EXERCISE BRIEF:
Give the records below again, word for word. No pictures belong in the copy.
==== RECORDS SHOWN
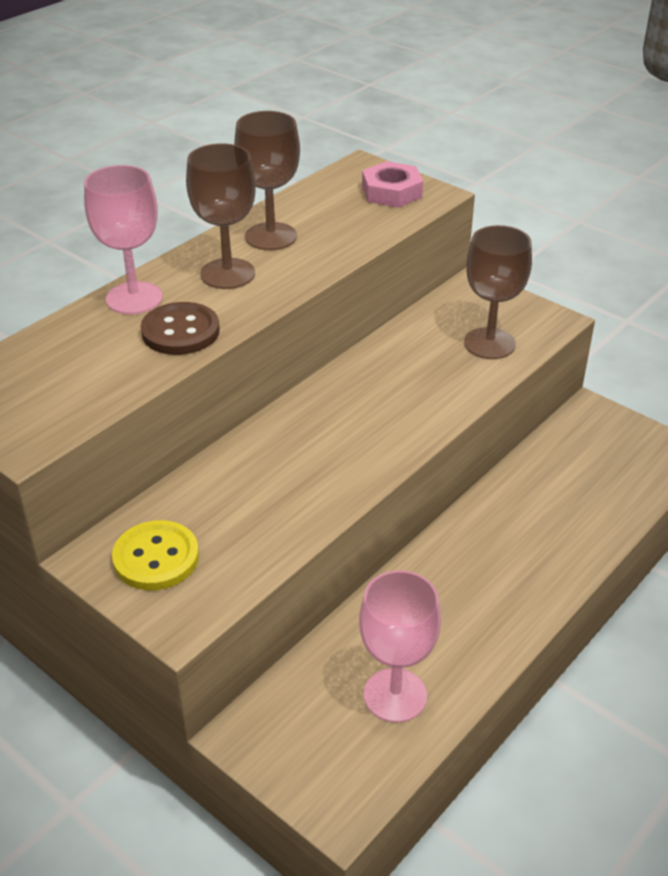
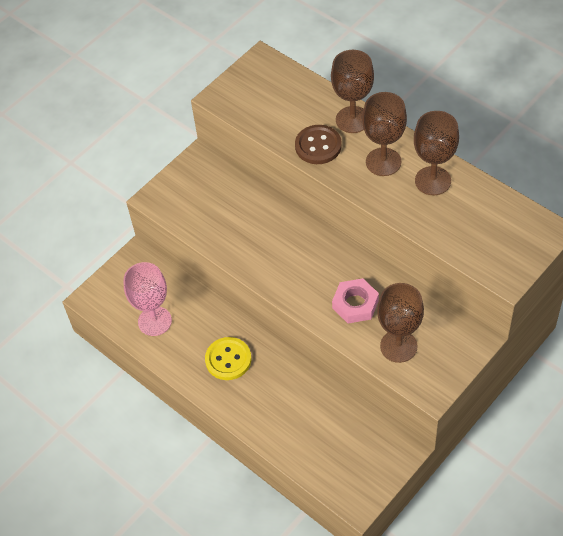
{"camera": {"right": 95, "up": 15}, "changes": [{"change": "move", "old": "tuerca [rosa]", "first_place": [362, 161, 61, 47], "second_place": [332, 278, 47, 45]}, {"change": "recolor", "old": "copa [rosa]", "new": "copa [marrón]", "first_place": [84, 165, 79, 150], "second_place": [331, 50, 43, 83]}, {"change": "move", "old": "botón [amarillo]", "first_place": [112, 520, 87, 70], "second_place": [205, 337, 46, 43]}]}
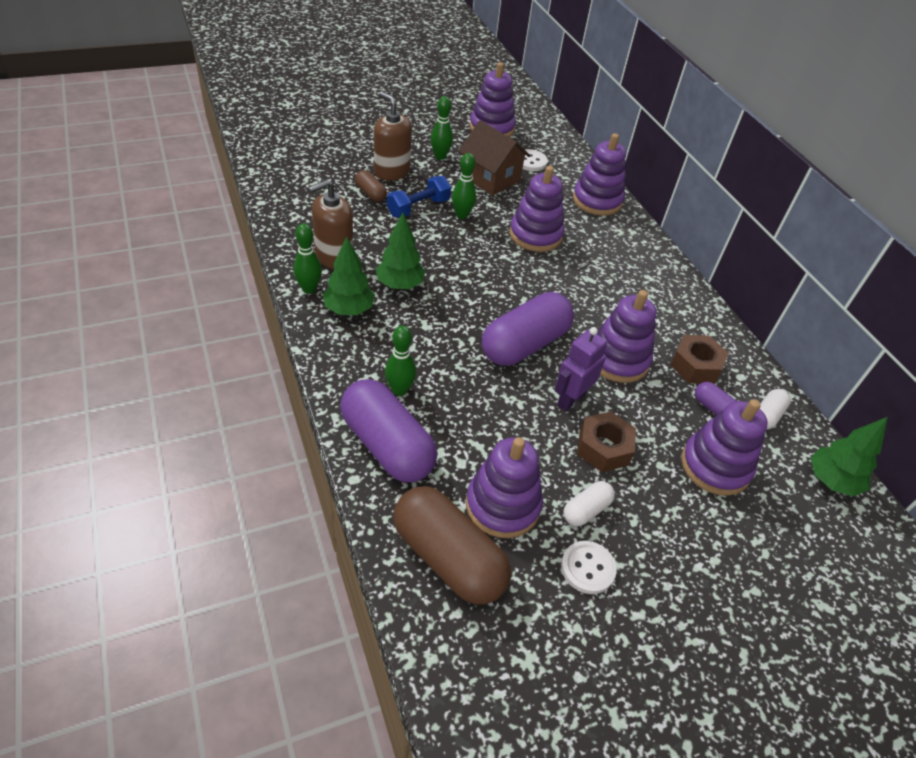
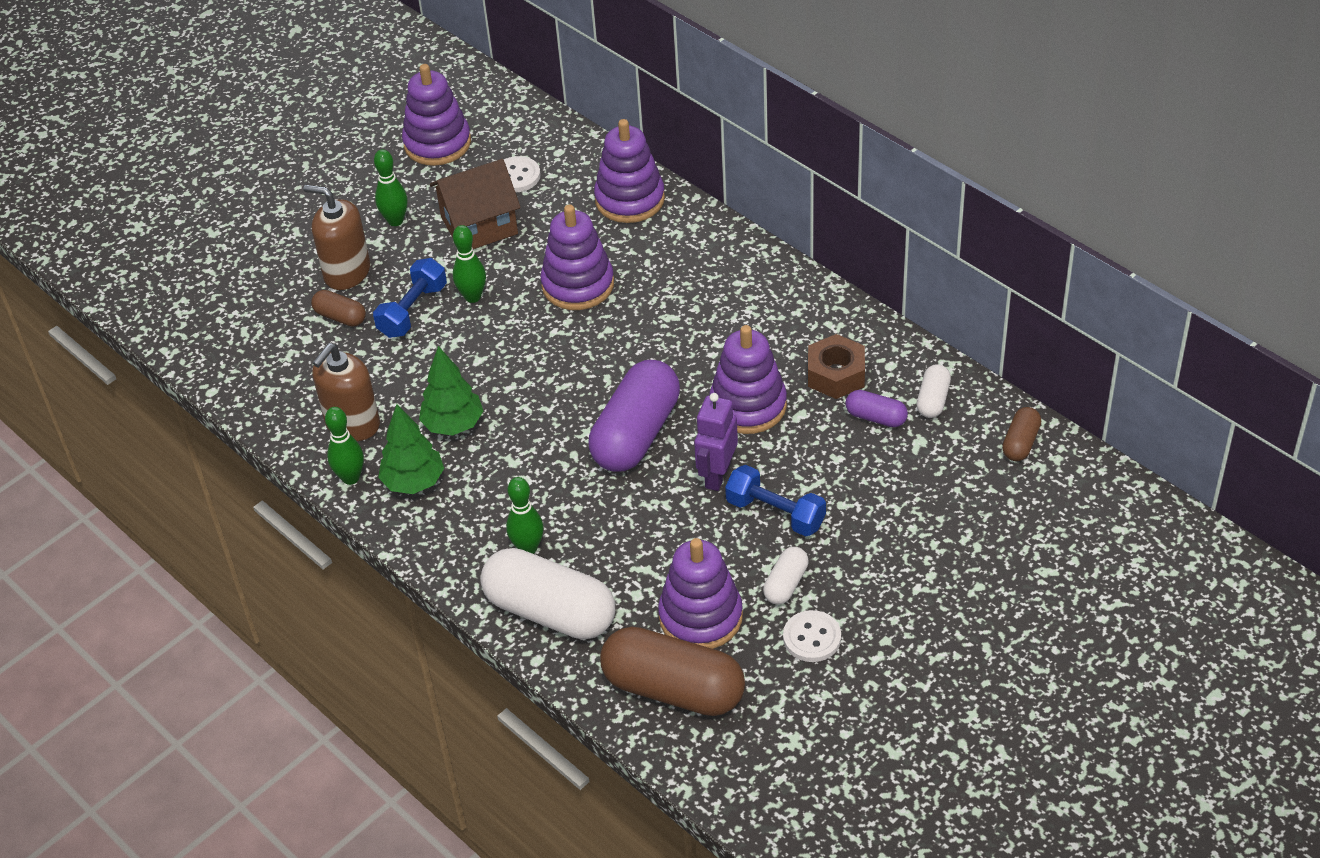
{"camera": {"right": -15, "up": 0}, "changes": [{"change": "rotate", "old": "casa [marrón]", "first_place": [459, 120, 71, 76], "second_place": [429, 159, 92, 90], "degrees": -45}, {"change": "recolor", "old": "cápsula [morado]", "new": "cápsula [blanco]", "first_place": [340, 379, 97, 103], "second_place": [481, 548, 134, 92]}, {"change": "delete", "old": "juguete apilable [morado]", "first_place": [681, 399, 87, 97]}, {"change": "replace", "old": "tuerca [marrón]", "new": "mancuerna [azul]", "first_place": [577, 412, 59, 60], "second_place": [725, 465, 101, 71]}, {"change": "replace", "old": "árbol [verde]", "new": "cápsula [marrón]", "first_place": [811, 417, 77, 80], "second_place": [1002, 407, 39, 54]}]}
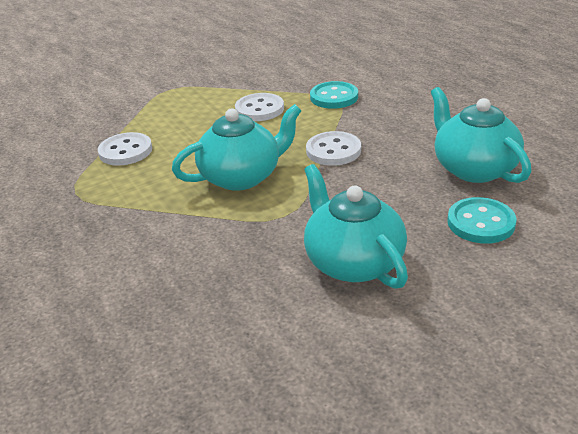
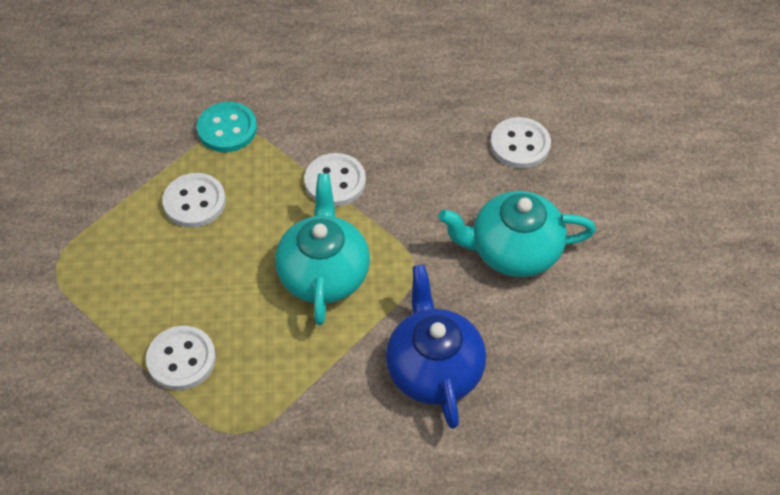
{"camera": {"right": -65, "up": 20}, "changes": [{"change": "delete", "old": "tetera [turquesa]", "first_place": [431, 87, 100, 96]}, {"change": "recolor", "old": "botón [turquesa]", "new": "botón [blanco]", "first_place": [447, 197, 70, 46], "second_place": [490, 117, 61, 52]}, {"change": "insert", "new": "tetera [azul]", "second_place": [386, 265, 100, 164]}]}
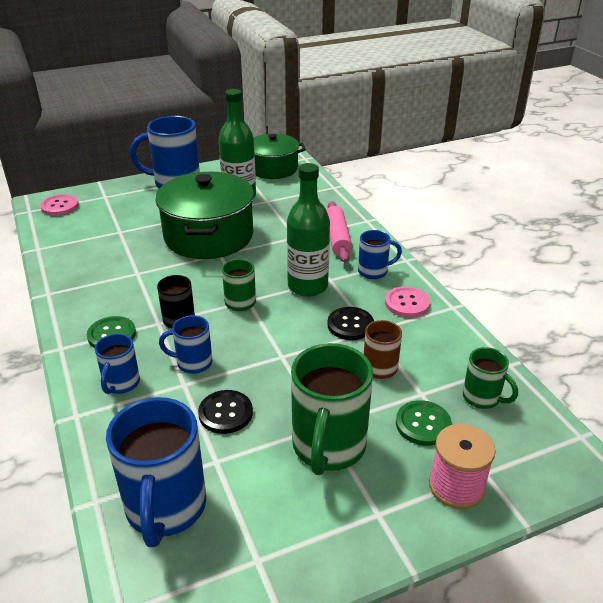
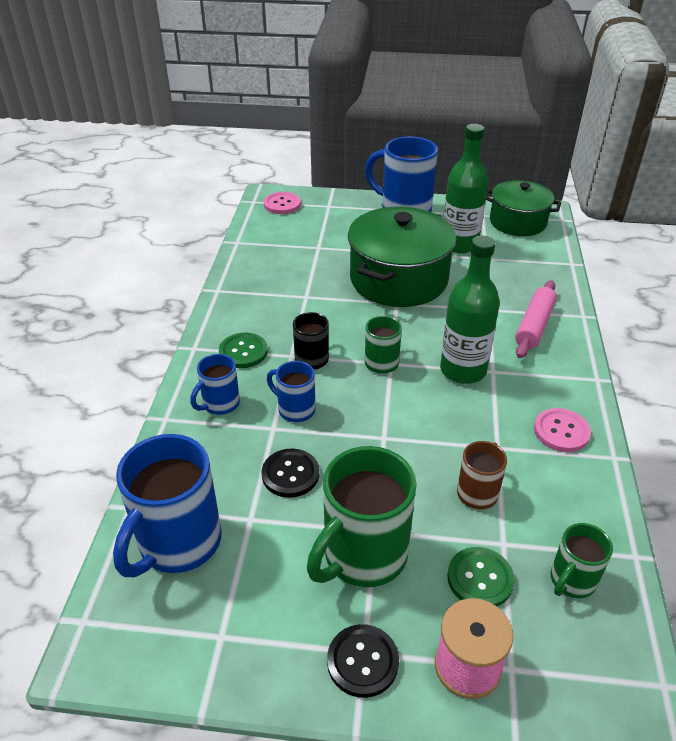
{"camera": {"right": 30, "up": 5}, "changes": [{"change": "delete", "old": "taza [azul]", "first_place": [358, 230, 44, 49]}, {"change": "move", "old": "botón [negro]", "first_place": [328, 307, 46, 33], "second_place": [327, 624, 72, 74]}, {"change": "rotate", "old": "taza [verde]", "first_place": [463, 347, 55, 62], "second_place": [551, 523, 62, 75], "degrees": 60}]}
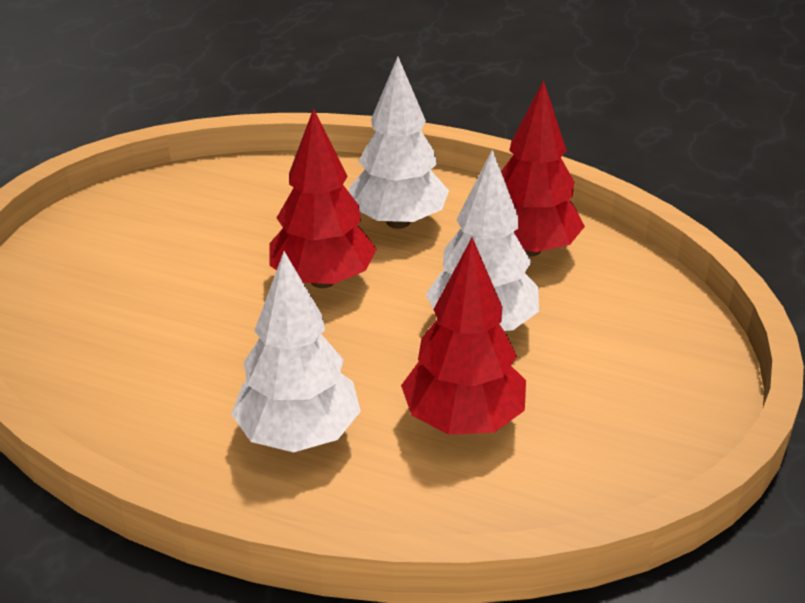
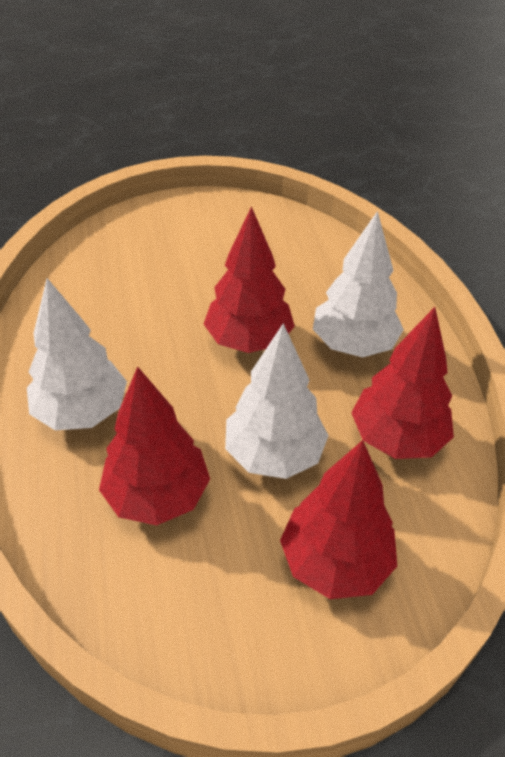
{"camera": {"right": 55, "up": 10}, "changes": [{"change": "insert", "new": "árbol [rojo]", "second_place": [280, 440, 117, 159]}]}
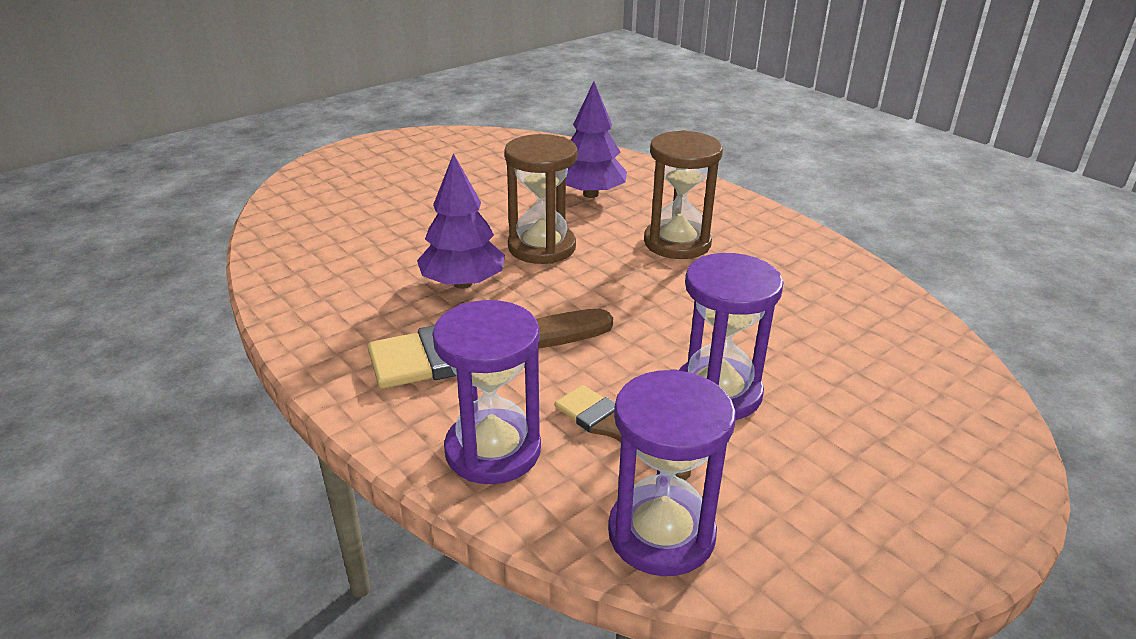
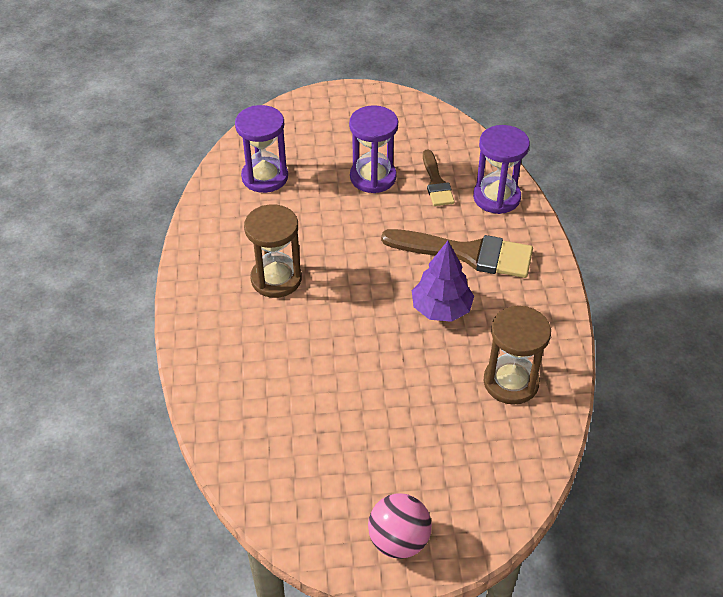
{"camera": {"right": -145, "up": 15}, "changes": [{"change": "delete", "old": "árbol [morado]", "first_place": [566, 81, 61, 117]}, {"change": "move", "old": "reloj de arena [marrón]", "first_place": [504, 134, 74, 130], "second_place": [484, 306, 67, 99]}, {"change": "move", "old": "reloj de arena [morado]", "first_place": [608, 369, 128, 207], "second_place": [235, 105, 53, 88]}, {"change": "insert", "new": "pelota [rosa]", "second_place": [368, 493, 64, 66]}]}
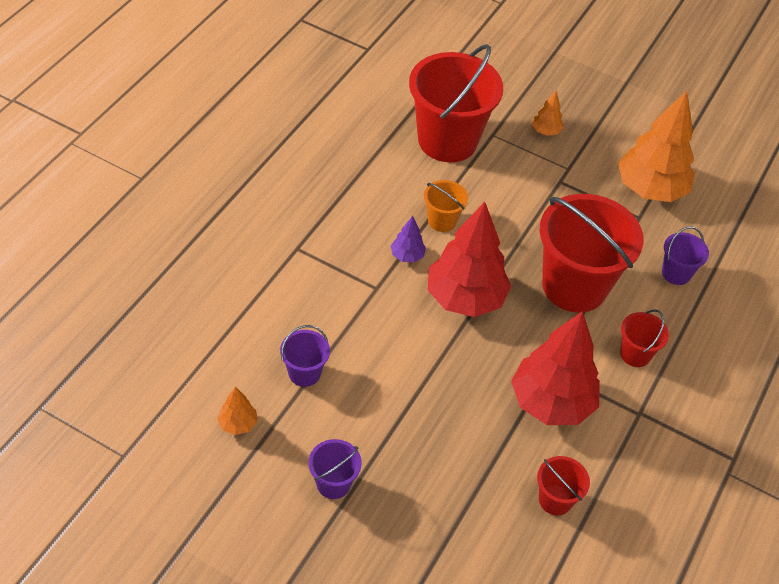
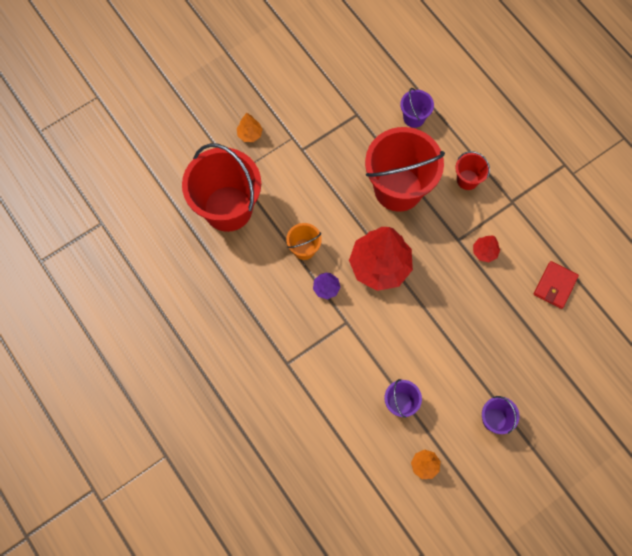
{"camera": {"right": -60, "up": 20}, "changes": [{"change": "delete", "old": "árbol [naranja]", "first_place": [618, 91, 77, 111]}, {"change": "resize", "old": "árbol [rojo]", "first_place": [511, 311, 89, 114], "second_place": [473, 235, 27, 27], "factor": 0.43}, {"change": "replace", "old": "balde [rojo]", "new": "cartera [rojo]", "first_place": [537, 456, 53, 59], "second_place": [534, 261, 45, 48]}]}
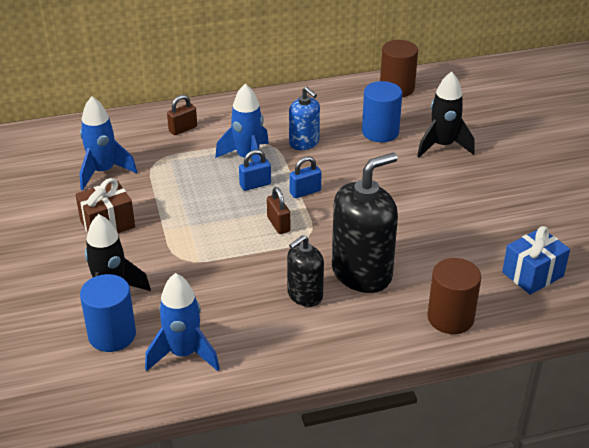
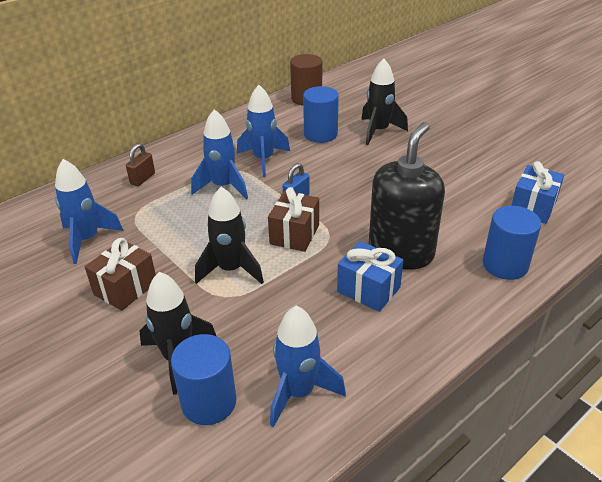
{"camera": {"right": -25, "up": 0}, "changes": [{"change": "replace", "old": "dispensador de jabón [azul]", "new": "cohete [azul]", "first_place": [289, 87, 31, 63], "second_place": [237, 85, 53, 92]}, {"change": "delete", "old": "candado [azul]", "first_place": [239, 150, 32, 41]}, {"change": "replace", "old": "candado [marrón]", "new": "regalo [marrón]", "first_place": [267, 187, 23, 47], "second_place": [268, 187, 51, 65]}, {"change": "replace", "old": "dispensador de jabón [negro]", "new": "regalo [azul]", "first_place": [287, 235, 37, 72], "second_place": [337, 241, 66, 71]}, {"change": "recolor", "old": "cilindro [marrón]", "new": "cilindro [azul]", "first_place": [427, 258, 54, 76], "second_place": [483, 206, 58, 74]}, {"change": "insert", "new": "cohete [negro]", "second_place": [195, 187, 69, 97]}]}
========
EXERCISE ANSWER:
{"camera": {"right": 95, "up": 15}, "changes": [{"change": "move", "old": "tuerca [rosa]", "first_place": [362, 161, 61, 47], "second_place": [332, 278, 47, 45]}, {"change": "recolor", "old": "copa [rosa]", "new": "copa [marrón]", "first_place": [84, 165, 79, 150], "second_place": [331, 50, 43, 83]}, {"change": "move", "old": "botón [amarillo]", "first_place": [112, 520, 87, 70], "second_place": [205, 337, 46, 43]}]}
{"camera": {"right": -15, "up": 0}, "changes": [{"change": "rotate", "old": "casa [marrón]", "first_place": [459, 120, 71, 76], "second_place": [429, 159, 92, 90], "degrees": -45}, {"change": "recolor", "old": "cápsula [morado]", "new": "cápsula [blanco]", "first_place": [340, 379, 97, 103], "second_place": [481, 548, 134, 92]}, {"change": "delete", "old": "juguete apilable [morado]", "first_place": [681, 399, 87, 97]}, {"change": "replace", "old": "tuerca [marrón]", "new": "mancuerna [azul]", "first_place": [577, 412, 59, 60], "second_place": [725, 465, 101, 71]}, {"change": "replace", "old": "árbol [verde]", "new": "cápsula [marrón]", "first_place": [811, 417, 77, 80], "second_place": [1002, 407, 39, 54]}]}
{"camera": {"right": -65, "up": 20}, "changes": [{"change": "delete", "old": "tetera [turquesa]", "first_place": [431, 87, 100, 96]}, {"change": "recolor", "old": "botón [turquesa]", "new": "botón [blanco]", "first_place": [447, 197, 70, 46], "second_place": [490, 117, 61, 52]}, {"change": "insert", "new": "tetera [azul]", "second_place": [386, 265, 100, 164]}]}
{"camera": {"right": 30, "up": 5}, "changes": [{"change": "delete", "old": "taza [azul]", "first_place": [358, 230, 44, 49]}, {"change": "move", "old": "botón [negro]", "first_place": [328, 307, 46, 33], "second_place": [327, 624, 72, 74]}, {"change": "rotate", "old": "taza [verde]", "first_place": [463, 347, 55, 62], "second_place": [551, 523, 62, 75], "degrees": 60}]}
{"camera": {"right": 55, "up": 10}, "changes": [{"change": "insert", "new": "árbol [rojo]", "second_place": [280, 440, 117, 159]}]}
{"camera": {"right": -145, "up": 15}, "changes": [{"change": "delete", "old": "árbol [morado]", "first_place": [566, 81, 61, 117]}, {"change": "move", "old": "reloj de arena [marrón]", "first_place": [504, 134, 74, 130], "second_place": [484, 306, 67, 99]}, {"change": "move", "old": "reloj de arena [morado]", "first_place": [608, 369, 128, 207], "second_place": [235, 105, 53, 88]}, {"change": "insert", "new": "pelota [rosa]", "second_place": [368, 493, 64, 66]}]}
{"camera": {"right": -60, "up": 20}, "changes": [{"change": "delete", "old": "árbol [naranja]", "first_place": [618, 91, 77, 111]}, {"change": "resize", "old": "árbol [rojo]", "first_place": [511, 311, 89, 114], "second_place": [473, 235, 27, 27], "factor": 0.43}, {"change": "replace", "old": "balde [rojo]", "new": "cartera [rojo]", "first_place": [537, 456, 53, 59], "second_place": [534, 261, 45, 48]}]}
{"camera": {"right": -25, "up": 0}, "changes": [{"change": "replace", "old": "dispensador de jabón [azul]", "new": "cohete [azul]", "first_place": [289, 87, 31, 63], "second_place": [237, 85, 53, 92]}, {"change": "delete", "old": "candado [azul]", "first_place": [239, 150, 32, 41]}, {"change": "replace", "old": "candado [marrón]", "new": "regalo [marrón]", "first_place": [267, 187, 23, 47], "second_place": [268, 187, 51, 65]}, {"change": "replace", "old": "dispensador de jabón [negro]", "new": "regalo [azul]", "first_place": [287, 235, 37, 72], "second_place": [337, 241, 66, 71]}, {"change": "recolor", "old": "cilindro [marrón]", "new": "cilindro [azul]", "first_place": [427, 258, 54, 76], "second_place": [483, 206, 58, 74]}, {"change": "insert", "new": "cohete [negro]", "second_place": [195, 187, 69, 97]}]}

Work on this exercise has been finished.